YOUR OBJECTIVE: Write out the data below exactly, from its first line to the line containing "R2: 22k (CN2/2, U2/OUT)", that line included.

-------- TASK INPUTS

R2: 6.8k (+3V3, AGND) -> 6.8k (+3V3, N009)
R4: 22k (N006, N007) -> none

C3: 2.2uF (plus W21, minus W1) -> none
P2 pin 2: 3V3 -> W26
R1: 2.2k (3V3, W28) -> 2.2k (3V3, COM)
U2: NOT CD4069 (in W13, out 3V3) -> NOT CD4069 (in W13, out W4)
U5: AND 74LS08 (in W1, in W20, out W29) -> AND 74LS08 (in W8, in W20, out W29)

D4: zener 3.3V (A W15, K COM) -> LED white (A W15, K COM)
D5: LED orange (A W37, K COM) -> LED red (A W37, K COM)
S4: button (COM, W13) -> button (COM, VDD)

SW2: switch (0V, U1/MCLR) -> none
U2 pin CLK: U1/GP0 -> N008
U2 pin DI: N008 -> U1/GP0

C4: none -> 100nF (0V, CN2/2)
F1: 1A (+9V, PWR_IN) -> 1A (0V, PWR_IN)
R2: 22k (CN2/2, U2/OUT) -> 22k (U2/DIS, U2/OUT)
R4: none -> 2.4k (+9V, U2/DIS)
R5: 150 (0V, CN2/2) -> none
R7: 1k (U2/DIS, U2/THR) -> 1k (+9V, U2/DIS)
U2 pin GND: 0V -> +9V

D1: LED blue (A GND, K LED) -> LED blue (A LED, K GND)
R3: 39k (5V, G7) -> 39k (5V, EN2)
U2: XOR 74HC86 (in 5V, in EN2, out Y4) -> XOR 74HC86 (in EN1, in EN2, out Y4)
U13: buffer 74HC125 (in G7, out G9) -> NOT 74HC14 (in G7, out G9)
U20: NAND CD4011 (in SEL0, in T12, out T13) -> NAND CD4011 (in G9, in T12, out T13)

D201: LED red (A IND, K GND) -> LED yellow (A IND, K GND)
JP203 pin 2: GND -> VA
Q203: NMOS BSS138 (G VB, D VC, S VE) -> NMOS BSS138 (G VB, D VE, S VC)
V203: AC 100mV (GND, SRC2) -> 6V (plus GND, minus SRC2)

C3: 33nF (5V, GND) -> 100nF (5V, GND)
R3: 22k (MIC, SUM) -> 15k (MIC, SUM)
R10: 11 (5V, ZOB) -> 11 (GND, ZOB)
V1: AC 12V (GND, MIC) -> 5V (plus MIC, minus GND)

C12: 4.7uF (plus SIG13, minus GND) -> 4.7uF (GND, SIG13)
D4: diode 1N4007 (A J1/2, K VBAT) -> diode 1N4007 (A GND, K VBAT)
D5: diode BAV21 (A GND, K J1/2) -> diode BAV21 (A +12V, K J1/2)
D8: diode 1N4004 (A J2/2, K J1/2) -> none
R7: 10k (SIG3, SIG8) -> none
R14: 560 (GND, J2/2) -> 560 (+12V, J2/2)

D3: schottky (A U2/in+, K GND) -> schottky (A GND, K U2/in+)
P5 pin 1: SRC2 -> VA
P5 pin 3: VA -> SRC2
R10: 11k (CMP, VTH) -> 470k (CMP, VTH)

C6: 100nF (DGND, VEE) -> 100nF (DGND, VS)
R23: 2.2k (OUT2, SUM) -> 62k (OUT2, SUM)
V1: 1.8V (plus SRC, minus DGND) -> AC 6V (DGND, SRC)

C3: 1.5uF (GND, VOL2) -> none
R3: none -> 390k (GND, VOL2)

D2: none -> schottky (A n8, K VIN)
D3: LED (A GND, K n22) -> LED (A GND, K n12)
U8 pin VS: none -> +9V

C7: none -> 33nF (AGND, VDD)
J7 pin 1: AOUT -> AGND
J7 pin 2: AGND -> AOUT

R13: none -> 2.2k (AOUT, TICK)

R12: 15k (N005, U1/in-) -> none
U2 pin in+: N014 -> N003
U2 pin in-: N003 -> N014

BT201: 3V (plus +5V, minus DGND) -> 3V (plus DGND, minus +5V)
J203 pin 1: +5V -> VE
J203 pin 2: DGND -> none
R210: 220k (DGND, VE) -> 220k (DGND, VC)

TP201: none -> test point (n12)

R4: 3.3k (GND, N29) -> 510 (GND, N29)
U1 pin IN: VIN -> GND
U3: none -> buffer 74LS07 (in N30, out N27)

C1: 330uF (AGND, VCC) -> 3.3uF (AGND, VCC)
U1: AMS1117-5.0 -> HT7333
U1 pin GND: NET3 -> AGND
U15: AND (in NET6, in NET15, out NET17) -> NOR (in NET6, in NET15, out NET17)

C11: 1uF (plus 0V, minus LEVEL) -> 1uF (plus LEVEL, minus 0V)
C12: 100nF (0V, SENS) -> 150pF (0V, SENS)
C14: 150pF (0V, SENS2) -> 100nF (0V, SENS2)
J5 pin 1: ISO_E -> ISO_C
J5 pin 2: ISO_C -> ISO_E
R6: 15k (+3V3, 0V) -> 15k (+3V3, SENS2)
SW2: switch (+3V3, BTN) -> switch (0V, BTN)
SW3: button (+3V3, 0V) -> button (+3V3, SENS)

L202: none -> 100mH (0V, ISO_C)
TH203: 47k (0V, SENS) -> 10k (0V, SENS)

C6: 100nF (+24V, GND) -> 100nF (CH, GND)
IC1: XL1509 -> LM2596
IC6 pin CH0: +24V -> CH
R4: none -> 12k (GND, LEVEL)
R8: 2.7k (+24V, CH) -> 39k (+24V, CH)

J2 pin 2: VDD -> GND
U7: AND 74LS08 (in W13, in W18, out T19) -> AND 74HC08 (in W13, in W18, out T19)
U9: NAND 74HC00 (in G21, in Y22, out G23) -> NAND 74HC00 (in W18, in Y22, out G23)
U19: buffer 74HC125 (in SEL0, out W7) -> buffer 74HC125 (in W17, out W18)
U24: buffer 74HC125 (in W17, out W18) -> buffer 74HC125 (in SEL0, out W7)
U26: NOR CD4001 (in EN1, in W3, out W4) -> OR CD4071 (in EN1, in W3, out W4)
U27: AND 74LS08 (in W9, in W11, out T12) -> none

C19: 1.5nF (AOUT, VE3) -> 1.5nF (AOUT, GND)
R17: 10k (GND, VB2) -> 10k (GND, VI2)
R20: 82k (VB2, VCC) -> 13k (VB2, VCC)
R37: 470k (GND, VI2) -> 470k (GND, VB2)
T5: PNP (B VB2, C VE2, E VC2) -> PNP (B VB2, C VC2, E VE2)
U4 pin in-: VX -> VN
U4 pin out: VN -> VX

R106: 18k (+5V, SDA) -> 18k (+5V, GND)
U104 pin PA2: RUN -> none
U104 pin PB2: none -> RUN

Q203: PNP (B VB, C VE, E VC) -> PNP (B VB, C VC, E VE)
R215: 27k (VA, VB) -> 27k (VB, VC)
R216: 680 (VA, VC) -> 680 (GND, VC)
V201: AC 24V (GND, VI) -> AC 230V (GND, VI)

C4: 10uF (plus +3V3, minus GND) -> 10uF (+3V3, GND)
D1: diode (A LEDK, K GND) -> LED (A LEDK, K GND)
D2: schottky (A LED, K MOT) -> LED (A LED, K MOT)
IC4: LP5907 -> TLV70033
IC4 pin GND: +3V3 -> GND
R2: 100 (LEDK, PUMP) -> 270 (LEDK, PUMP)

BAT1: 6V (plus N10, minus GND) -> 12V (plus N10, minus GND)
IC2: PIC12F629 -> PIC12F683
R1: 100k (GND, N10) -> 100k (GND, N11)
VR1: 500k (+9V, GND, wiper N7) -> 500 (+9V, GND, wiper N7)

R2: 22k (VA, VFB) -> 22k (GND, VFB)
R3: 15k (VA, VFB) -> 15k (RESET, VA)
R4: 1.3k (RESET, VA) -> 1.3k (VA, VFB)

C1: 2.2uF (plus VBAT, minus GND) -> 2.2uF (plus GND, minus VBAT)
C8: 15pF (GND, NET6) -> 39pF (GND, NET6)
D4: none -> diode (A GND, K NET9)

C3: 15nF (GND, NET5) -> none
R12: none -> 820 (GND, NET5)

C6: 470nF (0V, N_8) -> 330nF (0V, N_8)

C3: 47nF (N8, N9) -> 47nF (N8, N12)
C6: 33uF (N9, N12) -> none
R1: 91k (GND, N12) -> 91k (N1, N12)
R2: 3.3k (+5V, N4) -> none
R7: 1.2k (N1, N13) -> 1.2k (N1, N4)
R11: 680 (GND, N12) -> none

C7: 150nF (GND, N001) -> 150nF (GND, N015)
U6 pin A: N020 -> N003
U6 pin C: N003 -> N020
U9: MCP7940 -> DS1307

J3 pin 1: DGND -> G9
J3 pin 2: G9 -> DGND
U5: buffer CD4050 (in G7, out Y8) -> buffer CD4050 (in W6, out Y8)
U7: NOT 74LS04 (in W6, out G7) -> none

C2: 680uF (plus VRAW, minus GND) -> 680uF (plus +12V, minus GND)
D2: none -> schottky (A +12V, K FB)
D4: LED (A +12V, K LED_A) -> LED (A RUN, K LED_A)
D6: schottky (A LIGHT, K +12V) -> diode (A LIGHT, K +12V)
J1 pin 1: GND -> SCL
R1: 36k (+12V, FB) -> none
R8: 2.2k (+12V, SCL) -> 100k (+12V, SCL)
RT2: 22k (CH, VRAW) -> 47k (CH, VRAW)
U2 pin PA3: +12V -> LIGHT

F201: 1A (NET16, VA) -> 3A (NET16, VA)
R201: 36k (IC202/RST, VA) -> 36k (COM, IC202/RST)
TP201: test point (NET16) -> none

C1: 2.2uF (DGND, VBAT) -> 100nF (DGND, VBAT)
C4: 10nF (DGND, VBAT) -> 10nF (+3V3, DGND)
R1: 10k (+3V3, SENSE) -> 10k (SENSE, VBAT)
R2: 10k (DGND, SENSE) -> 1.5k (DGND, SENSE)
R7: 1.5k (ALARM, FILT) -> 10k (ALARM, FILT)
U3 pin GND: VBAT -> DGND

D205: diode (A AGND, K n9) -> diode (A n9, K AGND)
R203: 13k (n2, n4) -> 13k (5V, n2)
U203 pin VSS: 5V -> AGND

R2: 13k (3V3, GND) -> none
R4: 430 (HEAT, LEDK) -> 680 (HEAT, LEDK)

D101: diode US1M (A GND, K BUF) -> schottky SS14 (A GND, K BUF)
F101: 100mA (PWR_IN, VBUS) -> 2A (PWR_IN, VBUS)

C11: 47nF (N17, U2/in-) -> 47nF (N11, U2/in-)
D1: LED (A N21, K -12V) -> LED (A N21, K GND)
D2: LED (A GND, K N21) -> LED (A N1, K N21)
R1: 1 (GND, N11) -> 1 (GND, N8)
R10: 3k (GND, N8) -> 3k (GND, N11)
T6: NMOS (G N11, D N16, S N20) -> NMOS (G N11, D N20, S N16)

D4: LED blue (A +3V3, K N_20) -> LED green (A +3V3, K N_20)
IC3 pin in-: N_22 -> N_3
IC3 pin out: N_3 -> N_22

----------------

ANSWER FOR THIS EXERCISE:
R2: 6.8k (+3V3, AGND) -> 6.8k (+3V3, N009)
R4: 22k (N006, N007) -> none

C3: 2.2uF (plus W21, minus W1) -> none
P2 pin 2: 3V3 -> W26
R1: 2.2k (3V3, W28) -> 2.2k (3V3, COM)
U2: NOT CD4069 (in W13, out 3V3) -> NOT CD4069 (in W13, out W4)
U5: AND 74LS08 (in W1, in W20, out W29) -> AND 74LS08 (in W8, in W20, out W29)

D4: zener 3.3V (A W15, K COM) -> LED white (A W15, K COM)
D5: LED orange (A W37, K COM) -> LED red (A W37, K COM)
S4: button (COM, W13) -> button (COM, VDD)

SW2: switch (0V, U1/MCLR) -> none
U2 pin CLK: U1/GP0 -> N008
U2 pin DI: N008 -> U1/GP0

C4: none -> 100nF (0V, CN2/2)
F1: 1A (+9V, PWR_IN) -> 1A (0V, PWR_IN)
R2: 22k (CN2/2, U2/OUT) -> 22k (U2/DIS, U2/OUT)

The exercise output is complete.